**Requirement**
Present the lines below as a Markdown table with two columns, No. and Line. Give each line its row number and skip any blank lines.

··· Material provided ···

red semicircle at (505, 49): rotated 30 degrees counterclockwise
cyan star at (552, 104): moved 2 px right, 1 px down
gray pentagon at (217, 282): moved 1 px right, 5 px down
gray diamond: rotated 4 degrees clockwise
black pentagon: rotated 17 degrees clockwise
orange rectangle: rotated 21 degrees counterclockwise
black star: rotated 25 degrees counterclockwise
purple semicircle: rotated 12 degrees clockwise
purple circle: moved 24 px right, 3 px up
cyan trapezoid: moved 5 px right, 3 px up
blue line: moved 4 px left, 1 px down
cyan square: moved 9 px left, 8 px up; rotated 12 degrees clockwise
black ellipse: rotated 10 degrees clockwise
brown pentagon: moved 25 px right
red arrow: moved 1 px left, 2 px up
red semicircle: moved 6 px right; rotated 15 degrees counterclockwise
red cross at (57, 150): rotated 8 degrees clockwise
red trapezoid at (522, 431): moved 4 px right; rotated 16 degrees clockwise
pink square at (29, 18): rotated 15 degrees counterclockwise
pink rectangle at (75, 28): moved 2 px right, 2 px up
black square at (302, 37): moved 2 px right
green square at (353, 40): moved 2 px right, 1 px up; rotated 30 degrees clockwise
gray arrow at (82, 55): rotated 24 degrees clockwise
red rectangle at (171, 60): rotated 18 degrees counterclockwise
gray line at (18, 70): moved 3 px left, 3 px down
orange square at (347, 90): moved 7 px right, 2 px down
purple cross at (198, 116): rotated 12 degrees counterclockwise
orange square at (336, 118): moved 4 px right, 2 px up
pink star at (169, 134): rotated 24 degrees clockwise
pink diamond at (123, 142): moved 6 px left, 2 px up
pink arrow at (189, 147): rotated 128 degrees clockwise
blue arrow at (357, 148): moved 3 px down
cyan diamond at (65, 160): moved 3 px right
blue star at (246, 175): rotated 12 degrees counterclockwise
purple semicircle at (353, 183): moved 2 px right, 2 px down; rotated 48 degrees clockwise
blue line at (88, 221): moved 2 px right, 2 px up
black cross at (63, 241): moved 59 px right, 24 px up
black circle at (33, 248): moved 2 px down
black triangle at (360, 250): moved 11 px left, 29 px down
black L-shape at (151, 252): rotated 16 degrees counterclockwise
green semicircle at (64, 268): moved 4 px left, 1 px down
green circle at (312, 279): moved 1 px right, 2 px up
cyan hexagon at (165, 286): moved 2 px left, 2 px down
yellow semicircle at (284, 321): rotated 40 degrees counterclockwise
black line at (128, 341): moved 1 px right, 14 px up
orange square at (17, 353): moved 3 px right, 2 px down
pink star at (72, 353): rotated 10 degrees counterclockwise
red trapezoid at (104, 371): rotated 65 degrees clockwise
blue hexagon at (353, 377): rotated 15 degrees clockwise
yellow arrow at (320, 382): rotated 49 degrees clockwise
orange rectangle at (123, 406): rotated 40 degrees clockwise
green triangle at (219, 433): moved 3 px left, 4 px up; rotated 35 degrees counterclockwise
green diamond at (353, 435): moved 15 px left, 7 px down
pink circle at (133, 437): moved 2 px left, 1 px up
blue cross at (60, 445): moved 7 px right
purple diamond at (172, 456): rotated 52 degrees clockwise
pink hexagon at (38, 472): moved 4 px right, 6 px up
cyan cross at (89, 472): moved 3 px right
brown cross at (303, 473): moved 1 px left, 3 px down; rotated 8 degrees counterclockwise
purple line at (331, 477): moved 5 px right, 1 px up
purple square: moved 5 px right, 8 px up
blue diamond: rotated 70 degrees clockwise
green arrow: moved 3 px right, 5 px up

···

**Final result**
| No. | Line |
|---|---|
| 1 | red semicircle at (505, 49): rotated 30 degrees counterclockwise |
| 2 | cyan star at (552, 104): moved 2 px right, 1 px down |
| 3 | gray pentagon at (217, 282): moved 1 px right, 5 px down |
| 4 | gray diamond: rotated 4 degrees clockwise |
| 5 | black pentagon: rotated 17 degrees clockwise |
| 6 | orange rectangle: rotated 21 degrees counterclockwise |
| 7 | black star: rotated 25 degrees counterclockwise |
| 8 | purple semicircle: rotated 12 degrees clockwise |
| 9 | purple circle: moved 24 px right, 3 px up |
| 10 | cyan trapezoid: moved 5 px right, 3 px up |
| 11 | blue line: moved 4 px left, 1 px down |
| 12 | cyan square: moved 9 px left, 8 px up; rotated 12 degrees clockwise |
| 13 | black ellipse: rotated 10 degrees clockwise |
| 14 | brown pentagon: moved 25 px right |
| 15 | red arrow: moved 1 px left, 2 px up |
| 16 | red semicircle: moved 6 px right; rotated 15 degrees counterclockwise |
| 17 | red cross at (57, 150): rotated 8 degrees clockwise |
| 18 | red trapezoid at (522, 431): moved 4 px right; rotated 16 degrees clockwise |
| 19 | pink square at (29, 18): rotated 15 degrees counterclockwise |
| 20 | pink rectangle at (75, 28): moved 2 px right, 2 px up |
| 21 | black square at (302, 37): moved 2 px right |
| 22 | green square at (353, 40): moved 2 px right, 1 px up; rotated 30 degrees clockwise |
| 23 | gray arrow at (82, 55): rotated 24 degrees clockwise |
| 24 | red rectangle at (171, 60): rotated 18 degrees counterclockwise |
| 25 | gray line at (18, 70): moved 3 px left, 3 px down |
| 26 | orange square at (347, 90): moved 7 px right, 2 px down |
| 27 | purple cross at (198, 116): rotated 12 degrees counterclockwise |
| 28 | orange square at (336, 118): moved 4 px right, 2 px up |
| 29 | pink star at (169, 134): rotated 24 degrees clockwise |
| 30 | pink diamond at (123, 142): moved 6 px left, 2 px up |
| 31 | pink arrow at (189, 147): rotated 128 degrees clockwise |
| 32 | blue arrow at (357, 148): moved 3 px down |
| 33 | cyan diamond at (65, 160): moved 3 px right |
| 34 | blue star at (246, 175): rotated 12 degrees counterclockwise |
| 35 | purple semicircle at (353, 183): moved 2 px right, 2 px down; rotated 48 degrees clockwise |
| 36 | blue line at (88, 221): moved 2 px right, 2 px up |
| 37 | black cross at (63, 241): moved 59 px right, 24 px up |
| 38 | black circle at (33, 248): moved 2 px down |
| 39 | black triangle at (360, 250): moved 11 px left, 29 px down |
| 40 | black L-shape at (151, 252): rotated 16 degrees counterclockwise |
| 41 | green semicircle at (64, 268): moved 4 px left, 1 px down |
| 42 | green circle at (312, 279): moved 1 px right, 2 px up |
| 43 | cyan hexagon at (165, 286): moved 2 px left, 2 px down |
| 44 | yellow semicircle at (284, 321): rotated 40 degrees counterclockwise |
| 45 | black line at (128, 341): moved 1 px right, 14 px up |
| 46 | orange square at (17, 353): moved 3 px right, 2 px down |
| 47 | pink star at (72, 353): rotated 10 degrees counterclockwise |
| 48 | red trapezoid at (104, 371): rotated 65 degrees clockwise |
| 49 | blue hexagon at (353, 377): rotated 15 degrees clockwise |
| 50 | yellow arrow at (320, 382): rotated 49 degrees clockwise |
| 51 | orange rectangle at (123, 406): rotated 40 degrees clockwise |
| 52 | green triangle at (219, 433): moved 3 px left, 4 px up; rotated 35 degrees counterclockwise |
| 53 | green diamond at (353, 435): moved 15 px left, 7 px down |
| 54 | pink circle at (133, 437): moved 2 px left, 1 px up |
| 55 | blue cross at (60, 445): moved 7 px right |
| 56 | purple diamond at (172, 456): rotated 52 degrees clockwise |
| 57 | pink hexagon at (38, 472): moved 4 px right, 6 px up |
| 58 | cyan cross at (89, 472): moved 3 px right |
| 59 | brown cross at (303, 473): moved 1 px left, 3 px down; rotated 8 degrees counterclockwise |
| 60 | purple line at (331, 477): moved 5 px right, 1 px up |
| 61 | purple square: moved 5 px right, 8 px up |
| 62 | blue diamond: rotated 70 degrees clockwise |
| 63 | green arrow: moved 3 px right, 5 px up |